ACTIVITY:
Read through the lines below and copy the ones holding the string "right".

======== GIVEN ENTRIES ========

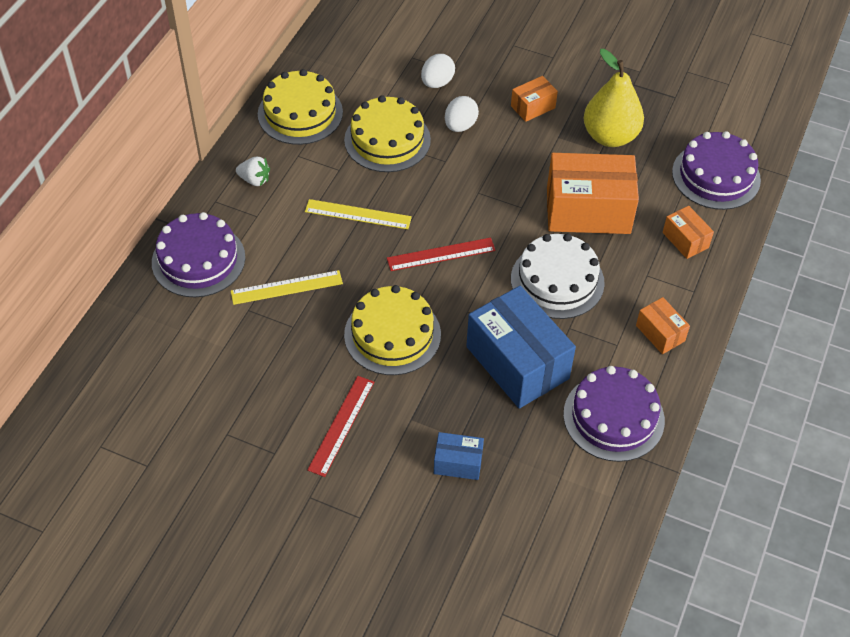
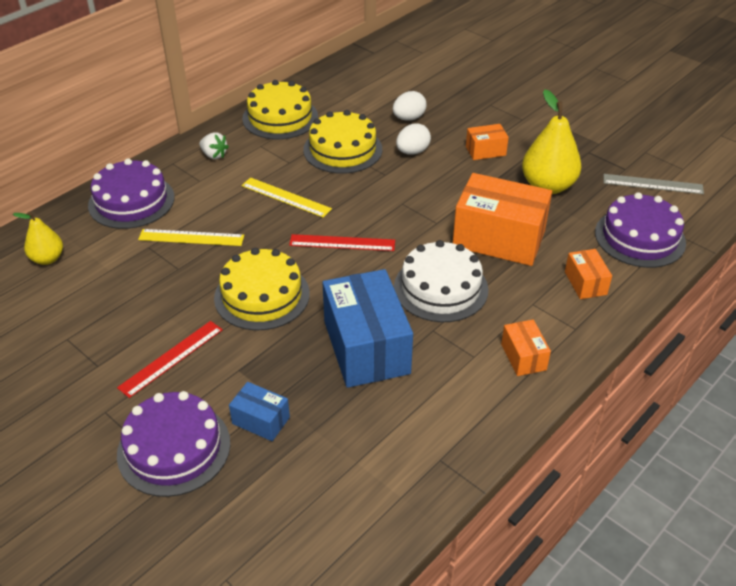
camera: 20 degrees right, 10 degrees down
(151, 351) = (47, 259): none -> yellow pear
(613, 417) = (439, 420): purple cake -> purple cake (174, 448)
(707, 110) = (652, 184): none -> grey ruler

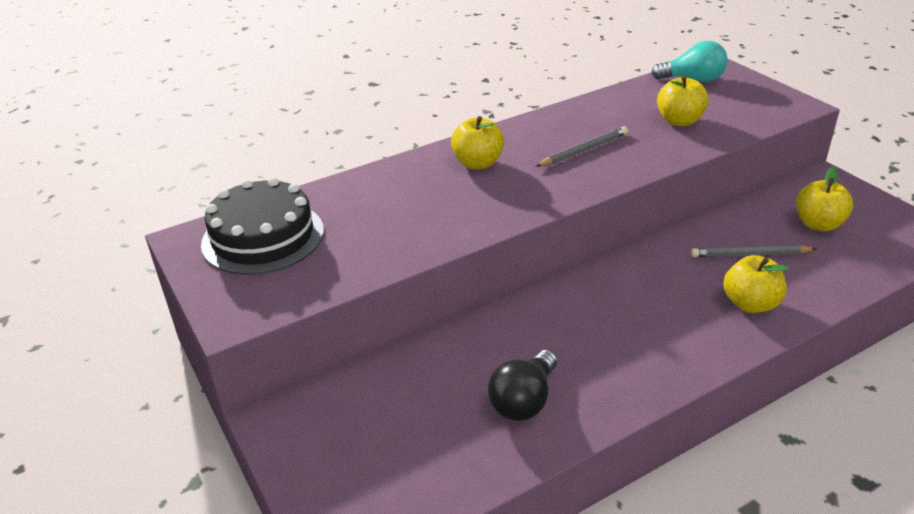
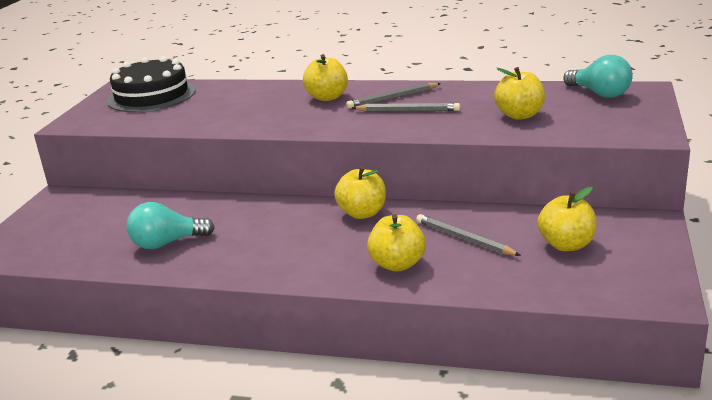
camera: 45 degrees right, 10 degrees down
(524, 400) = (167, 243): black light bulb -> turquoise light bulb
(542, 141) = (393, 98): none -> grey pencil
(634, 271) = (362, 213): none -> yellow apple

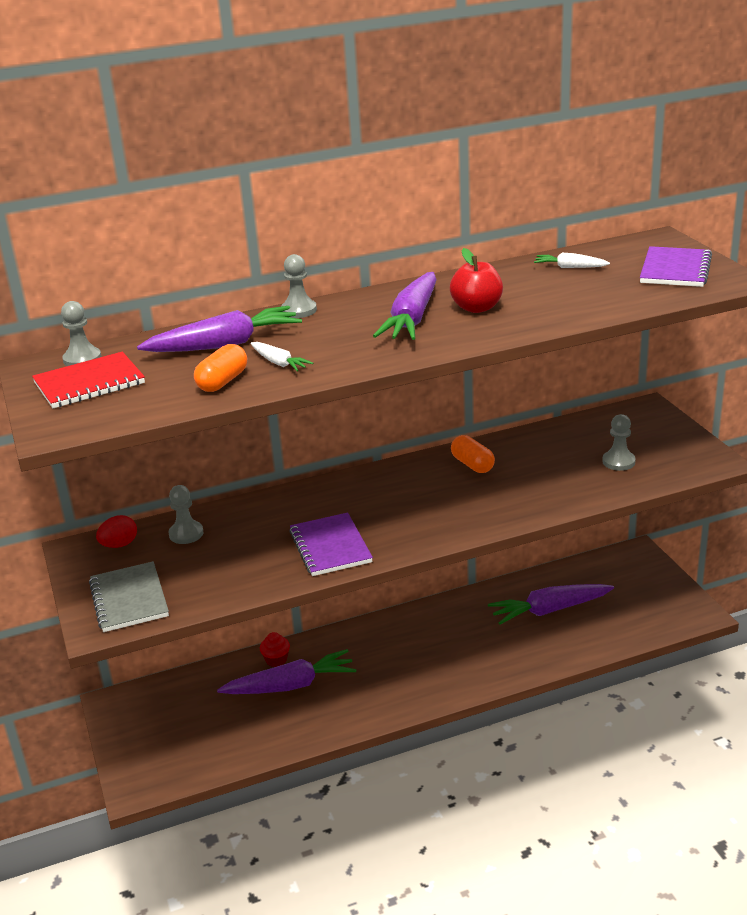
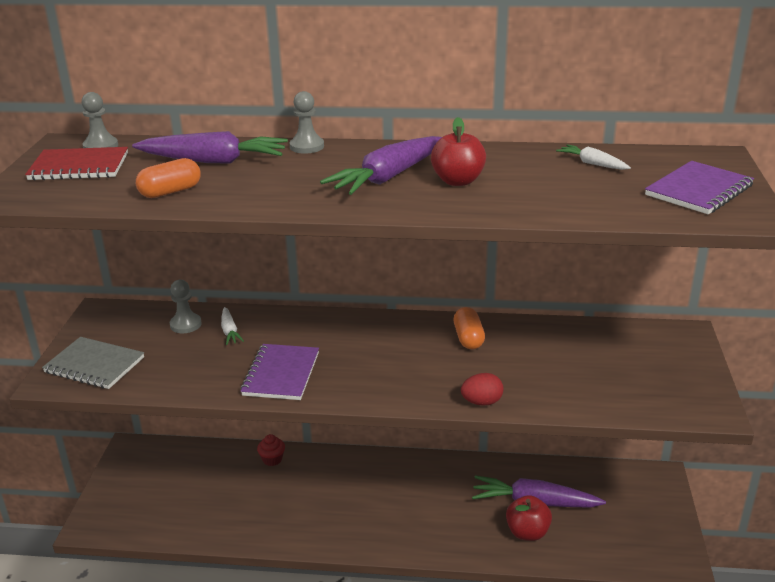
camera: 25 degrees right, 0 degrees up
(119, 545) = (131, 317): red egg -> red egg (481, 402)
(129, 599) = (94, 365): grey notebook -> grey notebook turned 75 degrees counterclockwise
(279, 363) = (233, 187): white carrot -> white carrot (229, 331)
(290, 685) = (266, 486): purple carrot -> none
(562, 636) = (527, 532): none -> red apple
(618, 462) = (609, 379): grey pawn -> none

========

ANSWER SECTION:
camera: 20 degrees right, 10 degrees down
camera: 45 degrees right, 10 degrees down
camera: 25 degrees right, 0 degrees up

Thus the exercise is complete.